- Prompt
Of the lines below, write out exactly those from the line with "blue 1x3 brick [157,192,281,328]" through the line with "orange 1x2 slope [447,335,547,453]", both included, and skip the rest.

- Provided data
──────────

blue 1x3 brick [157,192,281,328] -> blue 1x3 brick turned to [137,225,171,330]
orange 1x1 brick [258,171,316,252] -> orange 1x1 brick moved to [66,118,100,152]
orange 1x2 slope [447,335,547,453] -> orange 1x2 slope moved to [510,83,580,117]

──────────

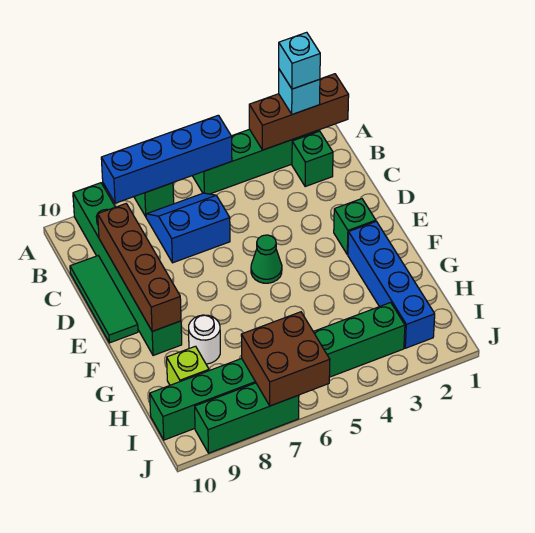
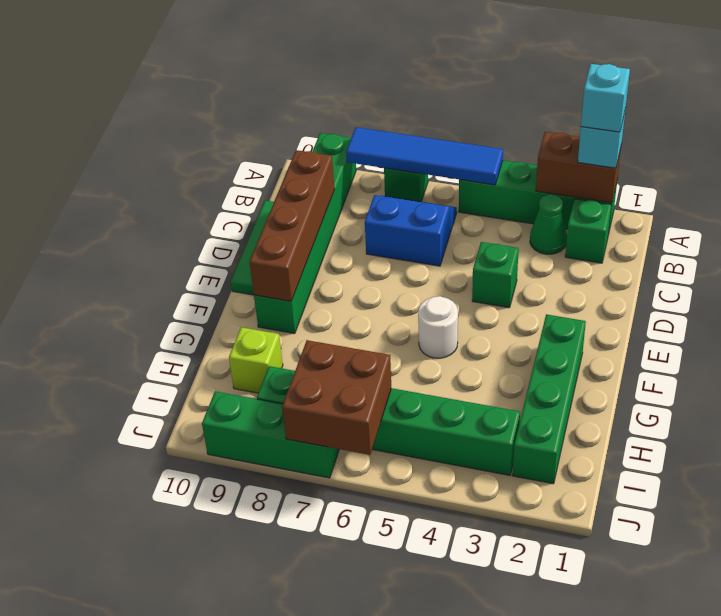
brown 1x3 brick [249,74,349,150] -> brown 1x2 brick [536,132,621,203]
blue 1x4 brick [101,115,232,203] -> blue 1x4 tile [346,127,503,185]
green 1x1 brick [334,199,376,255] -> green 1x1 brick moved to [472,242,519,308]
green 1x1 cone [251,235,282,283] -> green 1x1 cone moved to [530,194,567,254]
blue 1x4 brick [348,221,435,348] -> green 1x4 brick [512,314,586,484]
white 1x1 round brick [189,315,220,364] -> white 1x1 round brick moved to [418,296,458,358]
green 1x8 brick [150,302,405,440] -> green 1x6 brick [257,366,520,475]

──────────

- Response to this task
blue 1x3 brick [157,192,281,328] -> blue 1x3 brick turned to [137,225,171,330]
orange 1x1 brick [258,171,316,252] -> orange 1x1 brick moved to [66,118,100,152]
orange 1x2 slope [447,335,547,453] -> orange 1x2 slope moved to [510,83,580,117]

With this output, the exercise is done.